▸ **Exercise brief**: Pull every line with "moved" from the data below and copy it.

▸ **Dataset records**:
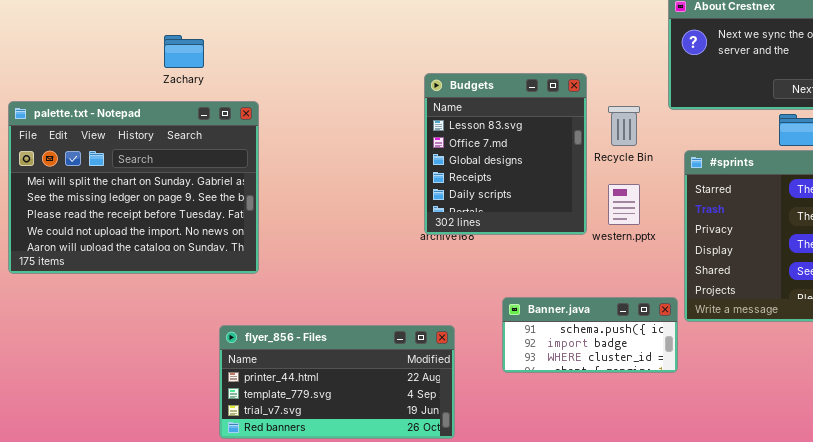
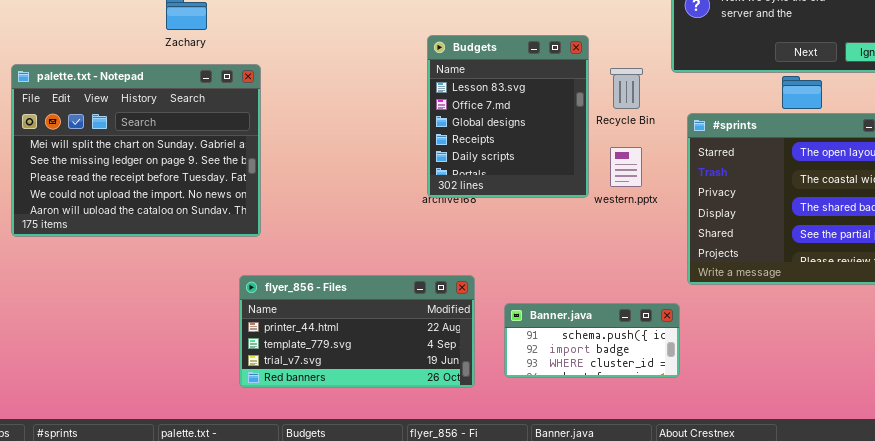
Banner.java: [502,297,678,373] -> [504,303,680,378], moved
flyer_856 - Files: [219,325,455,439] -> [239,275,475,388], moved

==

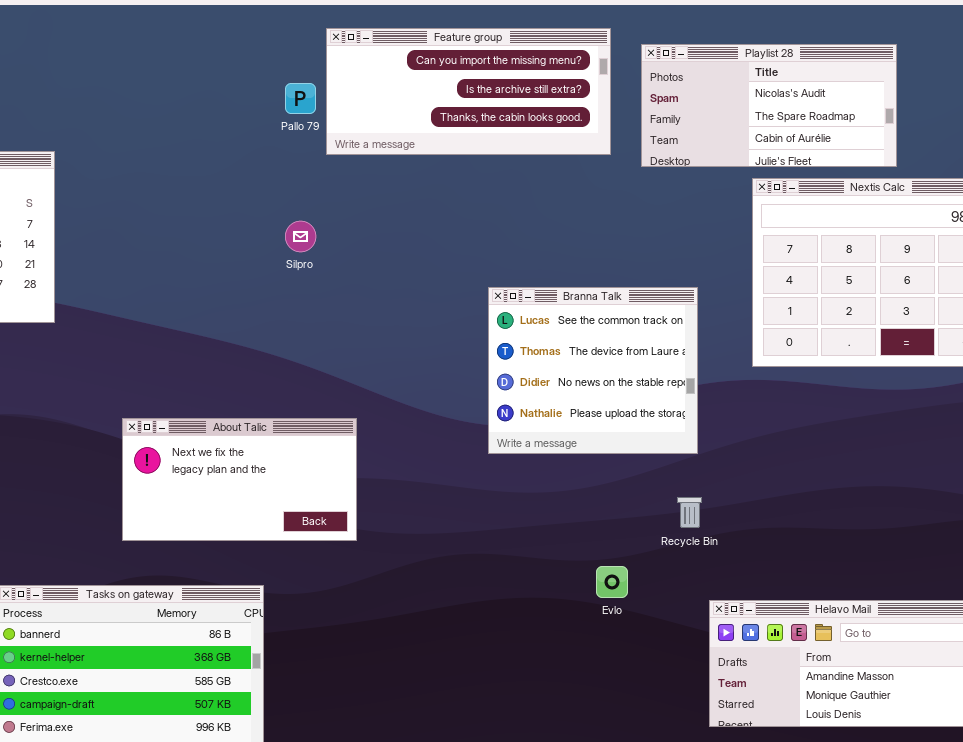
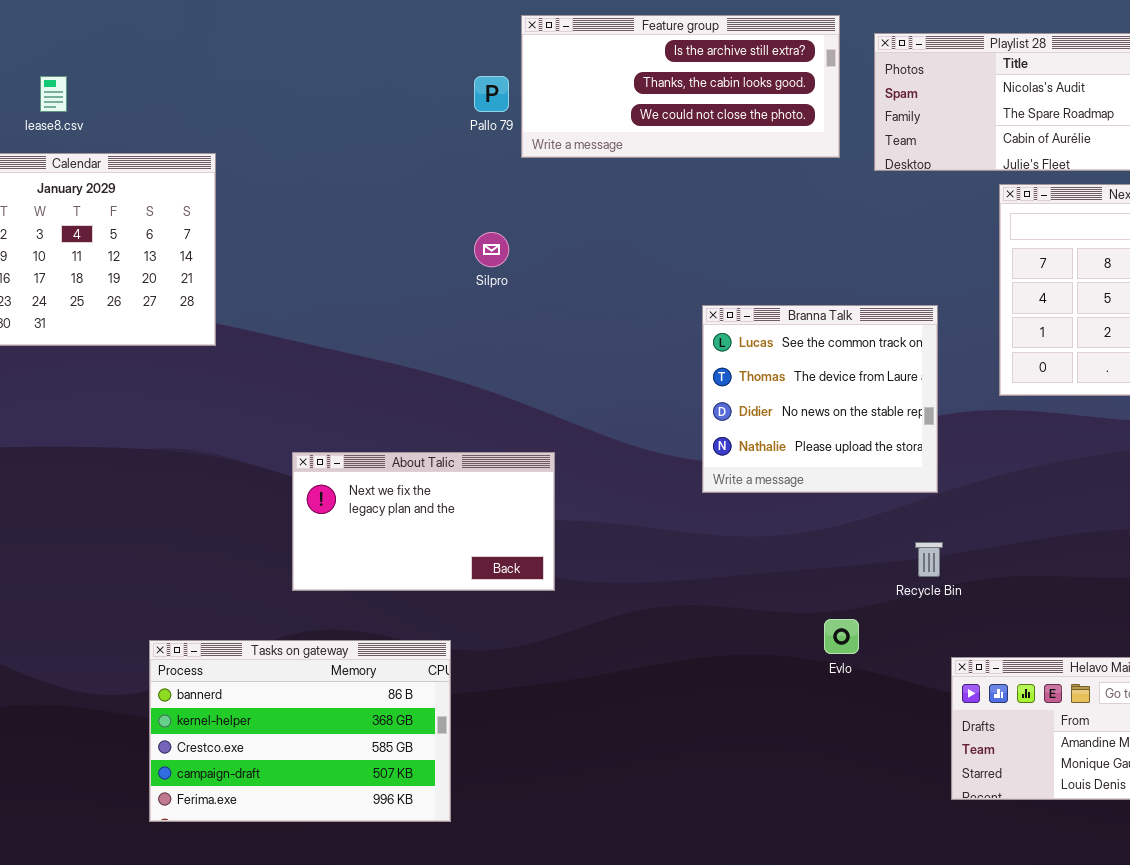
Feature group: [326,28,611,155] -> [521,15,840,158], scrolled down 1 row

---

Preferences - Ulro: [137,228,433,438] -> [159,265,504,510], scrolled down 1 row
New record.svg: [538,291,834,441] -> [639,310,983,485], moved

▸ **Exercise solution**:
Banner.java: [502,297,678,373] -> [504,303,680,378], moved
flyer_856 - Files: [219,325,455,439] -> [239,275,475,388], moved
New record.svg: [538,291,834,441] -> [639,310,983,485], moved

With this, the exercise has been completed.